Required action
Check every line of the data for the string "VLOAD" and copy the ones that have it.

Version comparison data:
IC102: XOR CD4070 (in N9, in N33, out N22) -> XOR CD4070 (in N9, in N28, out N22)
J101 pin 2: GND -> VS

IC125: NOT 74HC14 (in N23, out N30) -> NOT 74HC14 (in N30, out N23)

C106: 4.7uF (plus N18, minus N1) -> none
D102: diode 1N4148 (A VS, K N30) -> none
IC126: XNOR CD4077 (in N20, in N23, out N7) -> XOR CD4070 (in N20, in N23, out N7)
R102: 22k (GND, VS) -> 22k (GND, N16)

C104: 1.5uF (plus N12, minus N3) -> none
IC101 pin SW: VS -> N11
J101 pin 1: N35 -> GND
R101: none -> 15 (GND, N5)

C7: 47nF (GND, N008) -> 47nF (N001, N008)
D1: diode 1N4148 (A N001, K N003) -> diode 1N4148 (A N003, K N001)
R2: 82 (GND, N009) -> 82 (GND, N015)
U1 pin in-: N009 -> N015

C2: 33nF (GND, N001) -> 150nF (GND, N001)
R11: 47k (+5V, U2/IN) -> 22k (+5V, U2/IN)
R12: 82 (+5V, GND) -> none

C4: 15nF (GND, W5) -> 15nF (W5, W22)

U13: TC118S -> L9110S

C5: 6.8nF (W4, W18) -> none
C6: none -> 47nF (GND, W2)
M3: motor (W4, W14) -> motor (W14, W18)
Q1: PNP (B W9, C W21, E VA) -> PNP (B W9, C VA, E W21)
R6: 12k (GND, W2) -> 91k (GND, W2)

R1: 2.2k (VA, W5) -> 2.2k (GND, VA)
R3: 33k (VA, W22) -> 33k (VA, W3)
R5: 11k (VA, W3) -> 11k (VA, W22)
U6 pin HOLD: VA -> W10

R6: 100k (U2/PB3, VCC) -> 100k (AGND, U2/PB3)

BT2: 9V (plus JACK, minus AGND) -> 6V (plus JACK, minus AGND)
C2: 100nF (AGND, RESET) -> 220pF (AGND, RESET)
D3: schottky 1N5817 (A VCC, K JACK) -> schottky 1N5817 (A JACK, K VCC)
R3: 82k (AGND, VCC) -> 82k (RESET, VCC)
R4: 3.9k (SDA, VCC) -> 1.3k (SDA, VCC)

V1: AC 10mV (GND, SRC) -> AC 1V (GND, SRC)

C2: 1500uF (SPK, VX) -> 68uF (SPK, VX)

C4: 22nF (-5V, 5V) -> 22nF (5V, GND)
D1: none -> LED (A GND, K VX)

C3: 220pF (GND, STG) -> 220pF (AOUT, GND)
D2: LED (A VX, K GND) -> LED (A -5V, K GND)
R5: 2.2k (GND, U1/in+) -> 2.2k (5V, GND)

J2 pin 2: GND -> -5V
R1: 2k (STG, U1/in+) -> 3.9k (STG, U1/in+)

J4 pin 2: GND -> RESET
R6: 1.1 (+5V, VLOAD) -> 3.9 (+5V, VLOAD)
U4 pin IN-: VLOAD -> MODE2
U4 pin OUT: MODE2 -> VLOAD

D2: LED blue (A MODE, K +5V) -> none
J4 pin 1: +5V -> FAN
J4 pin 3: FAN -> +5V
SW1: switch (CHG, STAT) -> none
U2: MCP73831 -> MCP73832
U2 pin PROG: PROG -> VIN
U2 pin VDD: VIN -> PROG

Completed exercise
R6: 1.1 (+5V, VLOAD) -> 3.9 (+5V, VLOAD)
U4 pin IN-: VLOAD -> MODE2
U4 pin OUT: MODE2 -> VLOAD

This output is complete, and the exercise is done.